## begin Rows
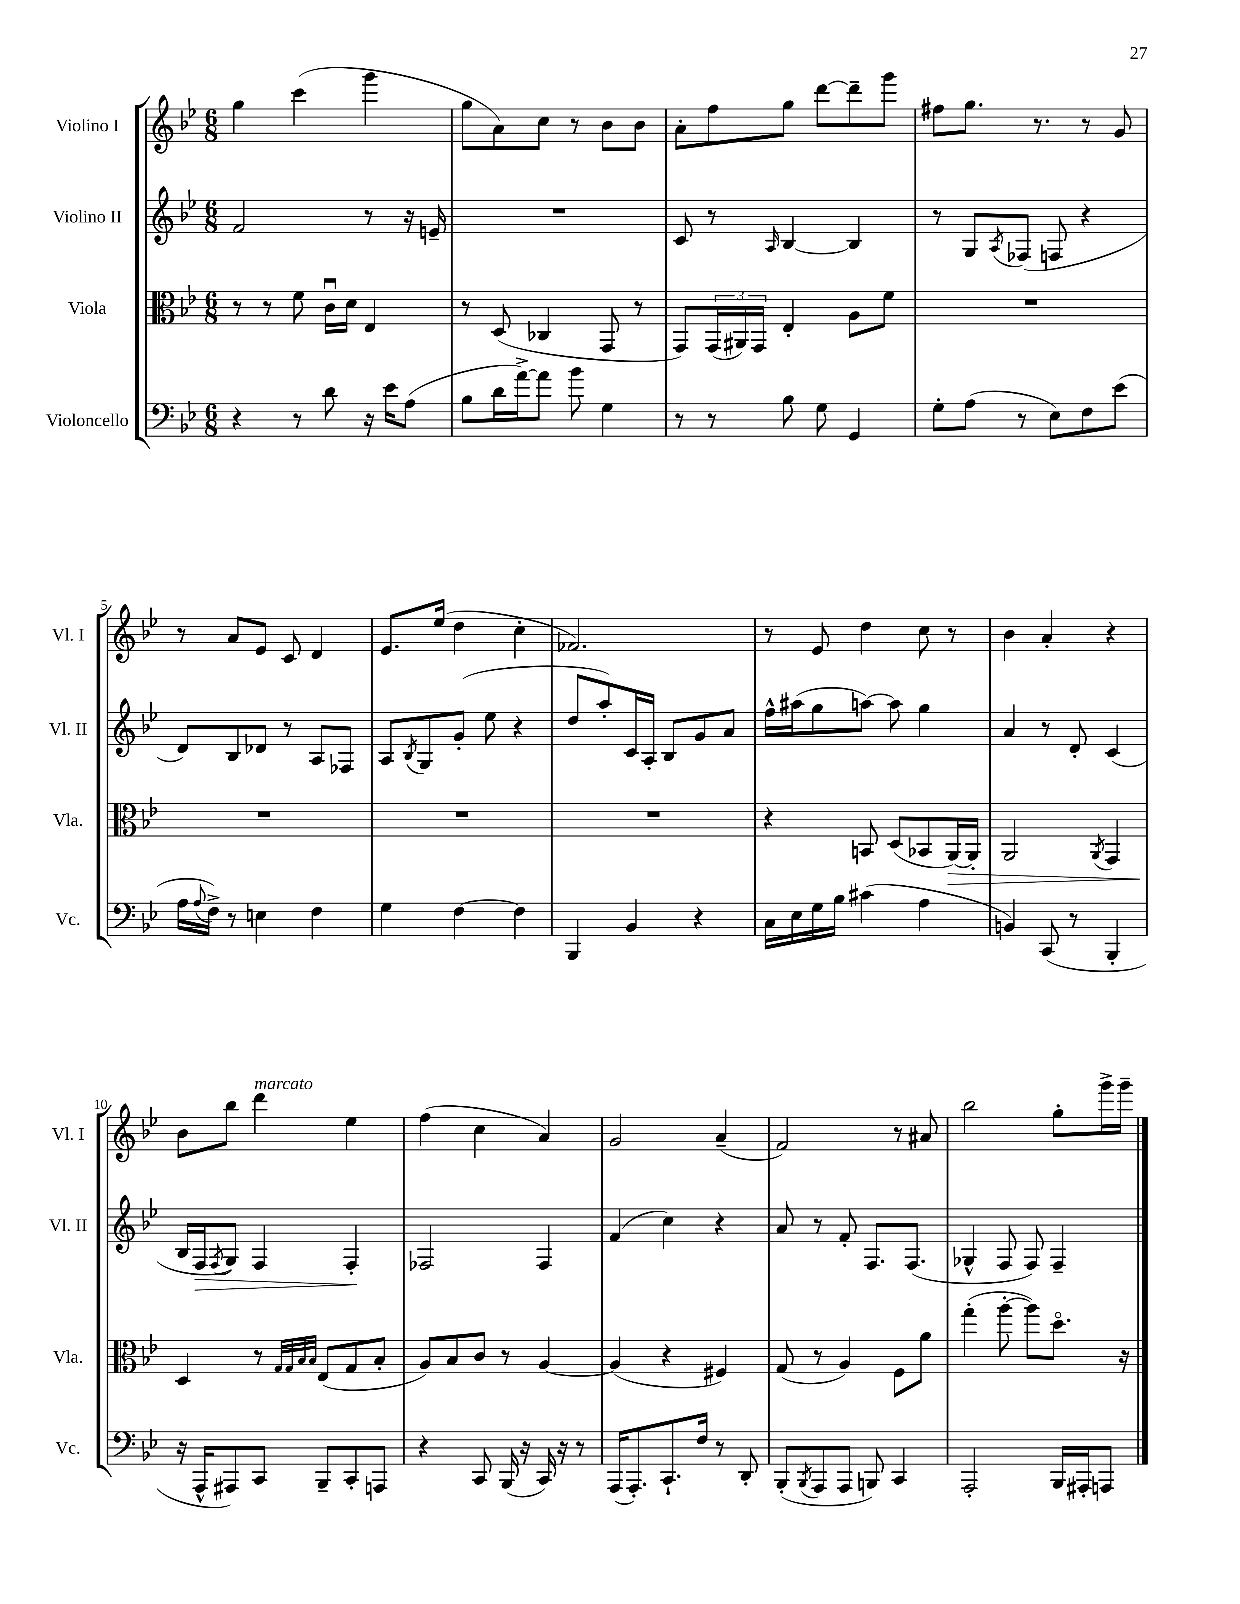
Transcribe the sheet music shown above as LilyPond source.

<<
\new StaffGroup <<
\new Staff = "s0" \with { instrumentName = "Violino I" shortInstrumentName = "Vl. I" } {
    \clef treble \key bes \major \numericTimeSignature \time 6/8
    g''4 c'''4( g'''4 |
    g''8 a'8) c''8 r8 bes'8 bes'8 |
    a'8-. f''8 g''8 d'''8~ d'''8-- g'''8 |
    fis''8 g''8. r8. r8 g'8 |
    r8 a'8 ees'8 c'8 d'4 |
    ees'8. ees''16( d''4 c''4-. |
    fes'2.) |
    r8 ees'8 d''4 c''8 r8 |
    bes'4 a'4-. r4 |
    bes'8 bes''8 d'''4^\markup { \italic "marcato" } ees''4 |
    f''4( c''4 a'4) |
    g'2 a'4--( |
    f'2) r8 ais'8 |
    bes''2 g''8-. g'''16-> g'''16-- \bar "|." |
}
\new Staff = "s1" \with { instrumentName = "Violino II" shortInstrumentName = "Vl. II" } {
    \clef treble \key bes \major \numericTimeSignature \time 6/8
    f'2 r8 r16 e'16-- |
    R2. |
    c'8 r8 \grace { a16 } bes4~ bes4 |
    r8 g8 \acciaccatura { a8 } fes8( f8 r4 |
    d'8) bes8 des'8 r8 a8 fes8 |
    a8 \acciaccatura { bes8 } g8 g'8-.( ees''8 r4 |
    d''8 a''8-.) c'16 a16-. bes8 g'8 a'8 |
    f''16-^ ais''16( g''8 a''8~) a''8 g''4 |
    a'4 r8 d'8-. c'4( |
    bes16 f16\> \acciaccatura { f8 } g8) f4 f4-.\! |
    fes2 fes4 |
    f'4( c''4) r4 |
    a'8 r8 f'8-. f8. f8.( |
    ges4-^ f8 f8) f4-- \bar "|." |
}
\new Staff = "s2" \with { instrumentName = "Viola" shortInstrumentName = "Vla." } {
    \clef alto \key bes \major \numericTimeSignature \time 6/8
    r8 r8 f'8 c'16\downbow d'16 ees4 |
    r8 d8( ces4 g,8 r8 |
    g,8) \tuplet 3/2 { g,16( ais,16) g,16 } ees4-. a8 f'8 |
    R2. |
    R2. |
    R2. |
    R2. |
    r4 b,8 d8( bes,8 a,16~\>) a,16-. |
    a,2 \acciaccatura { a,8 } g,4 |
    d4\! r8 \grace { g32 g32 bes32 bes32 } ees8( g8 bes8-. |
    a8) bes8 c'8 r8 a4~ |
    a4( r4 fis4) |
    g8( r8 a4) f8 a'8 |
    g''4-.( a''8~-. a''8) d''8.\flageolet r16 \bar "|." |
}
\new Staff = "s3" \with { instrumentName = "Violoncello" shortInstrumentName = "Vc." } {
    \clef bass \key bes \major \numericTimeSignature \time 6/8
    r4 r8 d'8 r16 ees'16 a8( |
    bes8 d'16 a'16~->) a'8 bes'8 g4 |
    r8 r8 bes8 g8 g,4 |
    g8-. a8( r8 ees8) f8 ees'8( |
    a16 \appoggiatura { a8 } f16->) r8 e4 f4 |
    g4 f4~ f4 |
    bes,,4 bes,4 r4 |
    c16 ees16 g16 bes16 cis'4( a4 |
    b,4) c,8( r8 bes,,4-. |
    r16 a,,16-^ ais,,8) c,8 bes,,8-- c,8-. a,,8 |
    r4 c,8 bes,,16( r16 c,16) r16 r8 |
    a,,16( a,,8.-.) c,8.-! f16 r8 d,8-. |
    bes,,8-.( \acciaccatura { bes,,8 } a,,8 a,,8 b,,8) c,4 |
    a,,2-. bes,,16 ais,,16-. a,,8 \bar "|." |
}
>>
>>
## end Rows
Exercise requirements —
Which lines of the listing above contain the string "major"? Find each one and copy it out whole, treating uppercase and lowercase as different.

Solved problem —
    \clef treble \key bes \major \numericTimeSignature \time 6/8
    \clef treble \key bes \major \numericTimeSignature \time 6/8
    \clef alto \key bes \major \numericTimeSignature \time 6/8
    \clef bass \key bes \major \numericTimeSignature \time 6/8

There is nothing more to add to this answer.